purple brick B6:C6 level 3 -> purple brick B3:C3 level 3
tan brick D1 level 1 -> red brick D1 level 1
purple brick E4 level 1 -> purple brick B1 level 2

○ ○ ○ ○

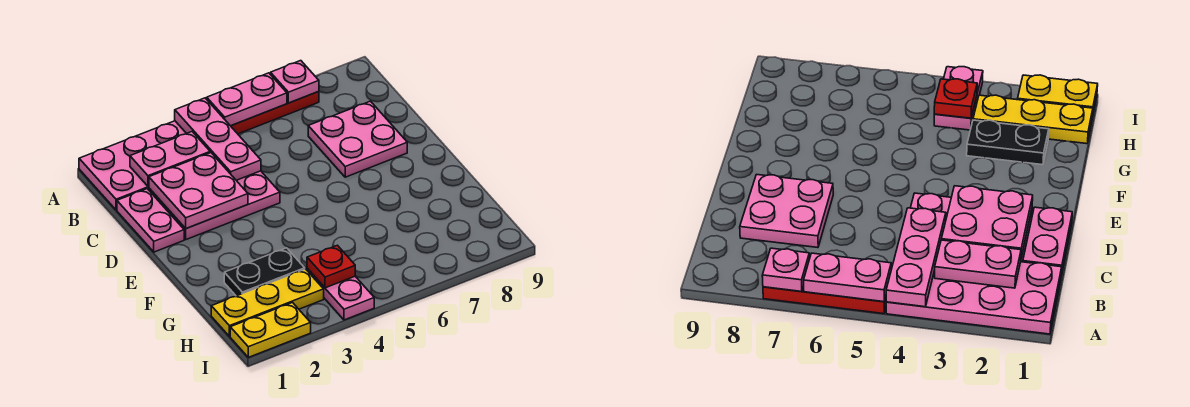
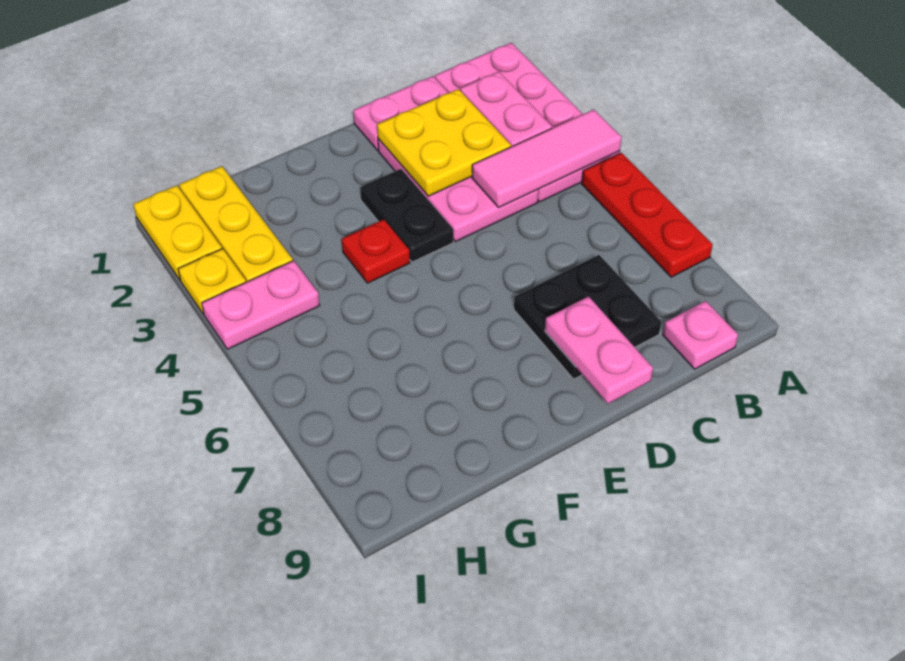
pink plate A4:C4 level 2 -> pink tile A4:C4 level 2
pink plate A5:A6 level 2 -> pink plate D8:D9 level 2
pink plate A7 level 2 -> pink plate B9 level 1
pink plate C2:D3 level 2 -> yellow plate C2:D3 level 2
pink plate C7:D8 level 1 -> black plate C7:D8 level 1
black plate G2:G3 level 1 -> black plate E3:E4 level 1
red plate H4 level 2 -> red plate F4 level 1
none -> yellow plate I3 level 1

○ ○ ○ ○

Task description →
Which lines of the records above contain the word "brick"? Report each one in full.

Output below →
purple brick B6:C6 level 3 -> purple brick B3:C3 level 3
tan brick D1 level 1 -> red brick D1 level 1
purple brick E4 level 1 -> purple brick B1 level 2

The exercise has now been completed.